» **WHAT YOU ARE ASKED TO DO**: Determine the number of lines below that contain the string "none", and state only that number.

» **PROVIDED MATERIAL**:
== Segment start ==
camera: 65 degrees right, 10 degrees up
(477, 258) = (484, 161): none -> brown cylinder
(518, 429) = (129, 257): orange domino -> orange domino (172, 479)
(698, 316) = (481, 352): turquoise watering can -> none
== Segment end ==
» **RESPONSE TO THIS TASK**: 2